Give back exactly the stretch of data below from the line holding "C1: none -> 100nF (0V, VS)" through the line holding "C5: 100pF (0V, ALARM) -> 100pF (0V, U3/PA6)", both ends included, and leave the remaining lines out.
Entries supplied START
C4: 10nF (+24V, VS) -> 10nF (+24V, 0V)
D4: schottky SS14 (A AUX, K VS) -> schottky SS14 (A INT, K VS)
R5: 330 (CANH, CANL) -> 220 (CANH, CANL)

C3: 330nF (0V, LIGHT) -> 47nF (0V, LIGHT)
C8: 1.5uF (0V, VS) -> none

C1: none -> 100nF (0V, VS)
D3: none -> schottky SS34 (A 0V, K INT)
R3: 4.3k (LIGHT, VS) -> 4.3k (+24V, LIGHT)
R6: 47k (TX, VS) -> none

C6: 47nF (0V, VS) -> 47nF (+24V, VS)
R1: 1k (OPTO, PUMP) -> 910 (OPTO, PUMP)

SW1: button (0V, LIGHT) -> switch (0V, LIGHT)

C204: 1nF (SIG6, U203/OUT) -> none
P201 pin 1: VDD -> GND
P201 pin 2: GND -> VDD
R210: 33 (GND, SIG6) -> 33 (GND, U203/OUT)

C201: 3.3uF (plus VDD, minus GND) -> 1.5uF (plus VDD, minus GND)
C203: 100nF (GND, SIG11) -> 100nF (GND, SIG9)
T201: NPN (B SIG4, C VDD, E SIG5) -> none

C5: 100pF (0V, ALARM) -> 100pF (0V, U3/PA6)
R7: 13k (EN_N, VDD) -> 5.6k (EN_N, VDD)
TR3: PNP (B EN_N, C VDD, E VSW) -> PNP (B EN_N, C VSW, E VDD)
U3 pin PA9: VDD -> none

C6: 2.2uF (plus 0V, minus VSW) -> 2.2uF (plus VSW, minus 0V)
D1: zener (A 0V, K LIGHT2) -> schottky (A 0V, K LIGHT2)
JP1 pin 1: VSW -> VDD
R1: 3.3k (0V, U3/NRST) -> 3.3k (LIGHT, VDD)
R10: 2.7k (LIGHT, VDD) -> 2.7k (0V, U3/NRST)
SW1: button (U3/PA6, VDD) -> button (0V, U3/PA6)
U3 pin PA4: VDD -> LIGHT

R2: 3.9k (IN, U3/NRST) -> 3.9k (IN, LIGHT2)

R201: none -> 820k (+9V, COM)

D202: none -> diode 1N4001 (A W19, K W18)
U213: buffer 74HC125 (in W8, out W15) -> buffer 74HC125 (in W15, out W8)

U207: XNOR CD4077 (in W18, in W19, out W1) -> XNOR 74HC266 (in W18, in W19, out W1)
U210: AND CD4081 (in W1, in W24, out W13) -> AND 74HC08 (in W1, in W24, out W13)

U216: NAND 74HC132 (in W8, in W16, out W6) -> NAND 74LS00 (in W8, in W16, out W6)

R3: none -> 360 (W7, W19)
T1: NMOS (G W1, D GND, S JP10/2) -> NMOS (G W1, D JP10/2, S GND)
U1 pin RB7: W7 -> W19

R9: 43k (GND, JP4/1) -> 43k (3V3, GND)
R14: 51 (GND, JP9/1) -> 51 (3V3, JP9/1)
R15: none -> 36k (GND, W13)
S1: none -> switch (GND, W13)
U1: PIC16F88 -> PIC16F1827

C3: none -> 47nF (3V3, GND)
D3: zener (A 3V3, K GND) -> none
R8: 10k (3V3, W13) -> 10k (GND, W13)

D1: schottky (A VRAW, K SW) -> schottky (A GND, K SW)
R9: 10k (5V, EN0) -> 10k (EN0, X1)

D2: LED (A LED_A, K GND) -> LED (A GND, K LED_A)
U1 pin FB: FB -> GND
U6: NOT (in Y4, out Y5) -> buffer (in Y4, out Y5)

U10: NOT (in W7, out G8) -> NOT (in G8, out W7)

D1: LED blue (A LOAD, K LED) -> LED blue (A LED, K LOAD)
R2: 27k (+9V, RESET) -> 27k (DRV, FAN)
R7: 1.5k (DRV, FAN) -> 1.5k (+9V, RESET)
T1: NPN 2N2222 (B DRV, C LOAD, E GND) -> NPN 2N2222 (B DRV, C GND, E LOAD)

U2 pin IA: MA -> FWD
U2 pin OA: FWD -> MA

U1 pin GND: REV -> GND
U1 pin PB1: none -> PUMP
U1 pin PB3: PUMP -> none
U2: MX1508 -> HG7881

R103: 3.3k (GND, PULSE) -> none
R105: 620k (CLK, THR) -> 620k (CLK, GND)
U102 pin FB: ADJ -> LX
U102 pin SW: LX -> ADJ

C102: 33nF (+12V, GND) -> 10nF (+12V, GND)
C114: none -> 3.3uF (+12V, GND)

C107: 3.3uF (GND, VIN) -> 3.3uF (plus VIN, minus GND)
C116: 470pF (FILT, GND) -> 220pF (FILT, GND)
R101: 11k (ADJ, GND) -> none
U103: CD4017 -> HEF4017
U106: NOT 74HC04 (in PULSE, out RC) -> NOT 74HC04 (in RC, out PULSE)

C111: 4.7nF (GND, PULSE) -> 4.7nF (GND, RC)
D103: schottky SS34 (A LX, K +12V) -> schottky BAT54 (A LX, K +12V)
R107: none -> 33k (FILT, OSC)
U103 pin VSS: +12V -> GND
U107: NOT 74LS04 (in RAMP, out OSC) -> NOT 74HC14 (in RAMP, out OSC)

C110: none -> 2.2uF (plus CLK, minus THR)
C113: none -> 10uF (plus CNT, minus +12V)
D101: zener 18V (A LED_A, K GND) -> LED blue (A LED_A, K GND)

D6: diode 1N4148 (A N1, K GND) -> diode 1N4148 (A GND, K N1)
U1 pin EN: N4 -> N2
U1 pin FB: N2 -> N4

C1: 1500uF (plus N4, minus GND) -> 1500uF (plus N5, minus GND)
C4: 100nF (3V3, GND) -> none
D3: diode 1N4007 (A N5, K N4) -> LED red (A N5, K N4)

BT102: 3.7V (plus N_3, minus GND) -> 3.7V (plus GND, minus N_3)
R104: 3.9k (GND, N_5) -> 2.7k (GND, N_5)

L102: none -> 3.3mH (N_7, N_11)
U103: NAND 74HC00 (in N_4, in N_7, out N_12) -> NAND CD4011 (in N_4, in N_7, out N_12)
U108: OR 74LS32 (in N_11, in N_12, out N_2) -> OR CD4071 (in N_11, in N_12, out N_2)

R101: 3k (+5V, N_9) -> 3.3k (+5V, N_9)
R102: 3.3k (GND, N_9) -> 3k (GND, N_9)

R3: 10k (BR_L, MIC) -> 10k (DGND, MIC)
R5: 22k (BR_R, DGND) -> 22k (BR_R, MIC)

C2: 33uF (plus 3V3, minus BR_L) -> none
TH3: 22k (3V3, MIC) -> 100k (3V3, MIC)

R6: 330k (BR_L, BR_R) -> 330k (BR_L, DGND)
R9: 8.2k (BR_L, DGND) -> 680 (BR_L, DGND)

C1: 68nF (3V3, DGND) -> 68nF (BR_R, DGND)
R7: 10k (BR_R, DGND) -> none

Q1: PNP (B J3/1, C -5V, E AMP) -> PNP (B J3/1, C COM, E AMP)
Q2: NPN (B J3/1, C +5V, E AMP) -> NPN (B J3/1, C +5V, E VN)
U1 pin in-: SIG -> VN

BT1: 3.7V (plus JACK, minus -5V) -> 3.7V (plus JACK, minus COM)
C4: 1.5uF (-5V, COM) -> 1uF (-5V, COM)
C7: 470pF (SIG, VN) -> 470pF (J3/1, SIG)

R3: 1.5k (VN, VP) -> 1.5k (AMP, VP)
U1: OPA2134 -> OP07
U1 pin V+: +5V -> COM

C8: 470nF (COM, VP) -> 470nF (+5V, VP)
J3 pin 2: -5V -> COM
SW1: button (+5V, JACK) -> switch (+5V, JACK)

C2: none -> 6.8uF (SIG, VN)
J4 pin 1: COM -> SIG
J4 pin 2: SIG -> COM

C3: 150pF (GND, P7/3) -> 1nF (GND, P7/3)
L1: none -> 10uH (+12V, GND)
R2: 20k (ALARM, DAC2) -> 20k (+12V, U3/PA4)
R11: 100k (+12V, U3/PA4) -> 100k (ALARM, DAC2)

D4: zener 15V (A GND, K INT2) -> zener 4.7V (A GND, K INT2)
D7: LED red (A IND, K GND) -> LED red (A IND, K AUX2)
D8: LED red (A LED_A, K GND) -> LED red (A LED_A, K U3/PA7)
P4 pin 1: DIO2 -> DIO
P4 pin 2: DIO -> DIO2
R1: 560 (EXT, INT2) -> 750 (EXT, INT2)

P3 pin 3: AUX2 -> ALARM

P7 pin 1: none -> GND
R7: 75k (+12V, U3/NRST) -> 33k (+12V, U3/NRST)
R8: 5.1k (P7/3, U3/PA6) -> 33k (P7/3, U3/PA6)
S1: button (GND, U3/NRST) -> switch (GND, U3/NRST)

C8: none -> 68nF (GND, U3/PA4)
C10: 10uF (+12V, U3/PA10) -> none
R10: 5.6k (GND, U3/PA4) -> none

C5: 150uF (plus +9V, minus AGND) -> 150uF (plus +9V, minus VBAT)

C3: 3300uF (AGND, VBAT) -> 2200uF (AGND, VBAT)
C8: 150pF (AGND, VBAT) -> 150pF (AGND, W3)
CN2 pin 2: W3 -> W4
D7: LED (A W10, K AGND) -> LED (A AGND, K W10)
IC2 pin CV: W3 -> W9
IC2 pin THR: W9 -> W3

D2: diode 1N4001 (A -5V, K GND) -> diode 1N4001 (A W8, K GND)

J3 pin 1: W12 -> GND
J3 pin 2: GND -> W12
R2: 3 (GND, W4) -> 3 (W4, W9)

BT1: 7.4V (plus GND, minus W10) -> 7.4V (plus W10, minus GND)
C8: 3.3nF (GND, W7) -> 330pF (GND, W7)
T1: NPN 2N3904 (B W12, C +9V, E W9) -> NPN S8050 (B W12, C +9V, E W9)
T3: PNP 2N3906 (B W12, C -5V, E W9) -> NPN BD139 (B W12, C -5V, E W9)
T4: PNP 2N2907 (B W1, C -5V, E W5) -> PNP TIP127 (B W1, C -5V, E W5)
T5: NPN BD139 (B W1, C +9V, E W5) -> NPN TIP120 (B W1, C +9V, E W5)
Entries supplied END
* _Result of this exercise_:
C1: none -> 100nF (0V, VS)
D3: none -> schottky SS34 (A 0V, K INT)
R3: 4.3k (LIGHT, VS) -> 4.3k (+24V, LIGHT)
R6: 47k (TX, VS) -> none

C6: 47nF (0V, VS) -> 47nF (+24V, VS)
R1: 1k (OPTO, PUMP) -> 910 (OPTO, PUMP)

SW1: button (0V, LIGHT) -> switch (0V, LIGHT)

C204: 1nF (SIG6, U203/OUT) -> none
P201 pin 1: VDD -> GND
P201 pin 2: GND -> VDD
R210: 33 (GND, SIG6) -> 33 (GND, U203/OUT)

C201: 3.3uF (plus VDD, minus GND) -> 1.5uF (plus VDD, minus GND)
C203: 100nF (GND, SIG11) -> 100nF (GND, SIG9)
T201: NPN (B SIG4, C VDD, E SIG5) -> none

C5: 100pF (0V, ALARM) -> 100pF (0V, U3/PA6)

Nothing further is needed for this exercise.